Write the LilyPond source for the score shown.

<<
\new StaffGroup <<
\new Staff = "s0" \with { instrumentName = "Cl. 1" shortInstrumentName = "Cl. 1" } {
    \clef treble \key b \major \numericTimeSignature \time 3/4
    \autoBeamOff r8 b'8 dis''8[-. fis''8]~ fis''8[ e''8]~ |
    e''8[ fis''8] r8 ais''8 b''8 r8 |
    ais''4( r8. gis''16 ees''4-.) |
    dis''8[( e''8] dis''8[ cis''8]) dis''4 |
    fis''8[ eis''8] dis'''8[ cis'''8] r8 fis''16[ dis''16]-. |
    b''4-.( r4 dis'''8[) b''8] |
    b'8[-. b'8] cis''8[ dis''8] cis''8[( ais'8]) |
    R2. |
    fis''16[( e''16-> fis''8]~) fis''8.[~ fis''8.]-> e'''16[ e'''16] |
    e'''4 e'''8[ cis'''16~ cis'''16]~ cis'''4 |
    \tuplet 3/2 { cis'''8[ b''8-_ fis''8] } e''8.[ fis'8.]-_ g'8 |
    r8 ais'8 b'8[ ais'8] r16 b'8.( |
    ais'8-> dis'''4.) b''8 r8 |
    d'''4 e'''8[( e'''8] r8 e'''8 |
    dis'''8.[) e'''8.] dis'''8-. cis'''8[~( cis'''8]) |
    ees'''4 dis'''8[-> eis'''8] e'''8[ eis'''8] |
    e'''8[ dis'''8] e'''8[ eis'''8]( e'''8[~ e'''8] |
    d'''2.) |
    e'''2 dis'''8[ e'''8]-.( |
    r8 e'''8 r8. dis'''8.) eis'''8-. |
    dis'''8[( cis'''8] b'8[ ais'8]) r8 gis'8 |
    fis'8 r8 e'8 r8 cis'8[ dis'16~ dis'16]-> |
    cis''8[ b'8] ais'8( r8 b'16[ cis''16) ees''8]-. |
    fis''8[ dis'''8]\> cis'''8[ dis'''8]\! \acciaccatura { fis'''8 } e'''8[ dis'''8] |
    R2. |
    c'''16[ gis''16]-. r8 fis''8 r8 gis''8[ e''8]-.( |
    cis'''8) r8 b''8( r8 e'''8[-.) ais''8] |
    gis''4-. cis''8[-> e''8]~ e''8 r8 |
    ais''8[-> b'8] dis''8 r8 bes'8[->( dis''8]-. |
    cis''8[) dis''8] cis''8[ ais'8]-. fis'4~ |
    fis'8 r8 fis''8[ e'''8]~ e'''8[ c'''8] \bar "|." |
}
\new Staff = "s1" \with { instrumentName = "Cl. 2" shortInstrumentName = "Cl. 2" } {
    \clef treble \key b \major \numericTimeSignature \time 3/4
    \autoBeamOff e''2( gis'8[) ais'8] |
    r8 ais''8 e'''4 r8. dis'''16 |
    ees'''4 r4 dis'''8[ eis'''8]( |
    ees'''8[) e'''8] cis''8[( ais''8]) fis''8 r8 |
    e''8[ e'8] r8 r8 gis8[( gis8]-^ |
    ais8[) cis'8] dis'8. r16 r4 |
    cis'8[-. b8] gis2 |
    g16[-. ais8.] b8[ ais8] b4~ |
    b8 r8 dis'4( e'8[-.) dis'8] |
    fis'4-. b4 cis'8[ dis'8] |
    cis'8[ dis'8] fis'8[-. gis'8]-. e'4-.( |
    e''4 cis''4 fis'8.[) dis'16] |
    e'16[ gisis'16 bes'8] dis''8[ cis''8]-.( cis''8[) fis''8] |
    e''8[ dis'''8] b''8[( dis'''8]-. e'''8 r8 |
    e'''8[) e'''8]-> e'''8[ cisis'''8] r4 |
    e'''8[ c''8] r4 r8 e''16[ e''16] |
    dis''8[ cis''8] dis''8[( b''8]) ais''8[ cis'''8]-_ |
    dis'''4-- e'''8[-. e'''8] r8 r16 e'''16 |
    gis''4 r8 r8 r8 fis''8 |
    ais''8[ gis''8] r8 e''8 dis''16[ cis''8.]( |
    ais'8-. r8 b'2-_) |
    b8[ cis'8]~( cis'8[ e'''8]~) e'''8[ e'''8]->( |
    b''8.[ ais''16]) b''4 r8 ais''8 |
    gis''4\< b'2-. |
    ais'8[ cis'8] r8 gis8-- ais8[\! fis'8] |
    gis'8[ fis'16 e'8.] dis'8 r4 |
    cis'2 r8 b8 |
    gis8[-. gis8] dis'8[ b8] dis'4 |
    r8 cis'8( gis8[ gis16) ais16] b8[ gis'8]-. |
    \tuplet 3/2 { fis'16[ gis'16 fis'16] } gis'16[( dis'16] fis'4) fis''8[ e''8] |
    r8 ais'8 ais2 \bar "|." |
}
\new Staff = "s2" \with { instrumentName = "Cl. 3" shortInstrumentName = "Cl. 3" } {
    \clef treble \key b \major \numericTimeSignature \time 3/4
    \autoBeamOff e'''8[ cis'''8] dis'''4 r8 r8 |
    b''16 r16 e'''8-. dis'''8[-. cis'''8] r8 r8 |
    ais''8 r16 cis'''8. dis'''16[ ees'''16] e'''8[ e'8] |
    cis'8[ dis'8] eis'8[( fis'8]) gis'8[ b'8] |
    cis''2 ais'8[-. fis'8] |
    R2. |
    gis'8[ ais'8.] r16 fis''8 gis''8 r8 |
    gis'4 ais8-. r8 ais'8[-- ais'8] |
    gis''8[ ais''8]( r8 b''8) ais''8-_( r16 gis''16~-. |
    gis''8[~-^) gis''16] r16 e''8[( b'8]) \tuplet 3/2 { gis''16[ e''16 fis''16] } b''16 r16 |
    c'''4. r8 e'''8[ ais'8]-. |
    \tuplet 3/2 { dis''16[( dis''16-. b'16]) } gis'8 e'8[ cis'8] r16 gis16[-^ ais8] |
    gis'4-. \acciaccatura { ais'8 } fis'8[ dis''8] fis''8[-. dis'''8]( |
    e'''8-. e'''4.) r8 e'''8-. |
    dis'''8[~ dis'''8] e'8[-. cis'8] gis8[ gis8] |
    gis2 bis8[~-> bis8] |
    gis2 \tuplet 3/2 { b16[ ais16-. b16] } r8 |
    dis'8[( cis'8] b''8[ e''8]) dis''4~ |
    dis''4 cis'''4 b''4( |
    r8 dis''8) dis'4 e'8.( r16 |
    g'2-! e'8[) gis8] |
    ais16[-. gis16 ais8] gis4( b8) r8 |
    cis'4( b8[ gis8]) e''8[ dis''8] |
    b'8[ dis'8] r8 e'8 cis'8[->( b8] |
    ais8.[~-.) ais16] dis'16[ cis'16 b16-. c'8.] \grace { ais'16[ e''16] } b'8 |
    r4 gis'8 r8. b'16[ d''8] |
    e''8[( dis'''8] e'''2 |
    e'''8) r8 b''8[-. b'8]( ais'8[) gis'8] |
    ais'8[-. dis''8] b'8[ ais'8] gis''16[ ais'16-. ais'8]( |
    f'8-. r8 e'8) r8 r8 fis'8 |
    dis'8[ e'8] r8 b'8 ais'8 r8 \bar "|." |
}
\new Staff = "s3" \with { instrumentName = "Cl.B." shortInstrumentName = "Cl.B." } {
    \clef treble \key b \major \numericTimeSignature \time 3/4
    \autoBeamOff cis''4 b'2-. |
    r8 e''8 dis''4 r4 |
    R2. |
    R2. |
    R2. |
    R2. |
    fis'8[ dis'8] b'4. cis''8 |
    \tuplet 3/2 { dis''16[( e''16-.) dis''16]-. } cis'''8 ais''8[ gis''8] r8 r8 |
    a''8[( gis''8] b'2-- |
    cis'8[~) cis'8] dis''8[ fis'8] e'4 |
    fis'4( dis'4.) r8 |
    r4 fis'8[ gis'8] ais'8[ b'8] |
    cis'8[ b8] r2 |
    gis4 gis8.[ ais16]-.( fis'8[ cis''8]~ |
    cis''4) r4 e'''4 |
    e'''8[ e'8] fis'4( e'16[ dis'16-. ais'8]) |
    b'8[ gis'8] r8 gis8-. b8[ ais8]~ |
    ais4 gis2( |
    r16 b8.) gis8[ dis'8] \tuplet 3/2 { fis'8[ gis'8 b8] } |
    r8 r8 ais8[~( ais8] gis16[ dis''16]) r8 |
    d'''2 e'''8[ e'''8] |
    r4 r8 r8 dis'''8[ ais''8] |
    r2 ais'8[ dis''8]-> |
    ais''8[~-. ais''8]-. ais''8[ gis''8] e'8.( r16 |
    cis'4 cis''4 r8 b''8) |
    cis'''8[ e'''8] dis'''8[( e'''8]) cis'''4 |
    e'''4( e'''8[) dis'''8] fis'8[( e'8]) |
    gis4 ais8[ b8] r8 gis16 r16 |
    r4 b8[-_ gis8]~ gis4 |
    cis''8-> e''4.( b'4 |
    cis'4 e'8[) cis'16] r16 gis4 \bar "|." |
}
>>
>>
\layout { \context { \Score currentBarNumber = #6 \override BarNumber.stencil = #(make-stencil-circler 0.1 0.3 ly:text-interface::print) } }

□ □ □ □ □ □ □

## [Lavoro richiesto]
Individua nelle voci qui sopra tutte le righe che contengono la stringa "shortInstrumentName" e riportale integralmente. Il confronto distingue tra maiuscole e minuscole.

## [Soluzione]
\new Staff = "s0" \with { instrumentName = "Cl. 1" shortInstrumentName = "Cl. 1" } {
\new Staff = "s1" \with { instrumentName = "Cl. 2" shortInstrumentName = "Cl. 2" } {
\new Staff = "s2" \with { instrumentName = "Cl. 3" shortInstrumentName = "Cl. 3" } {
\new Staff = "s3" \with { instrumentName = "Cl.B." shortInstrumentName = "Cl.B." } {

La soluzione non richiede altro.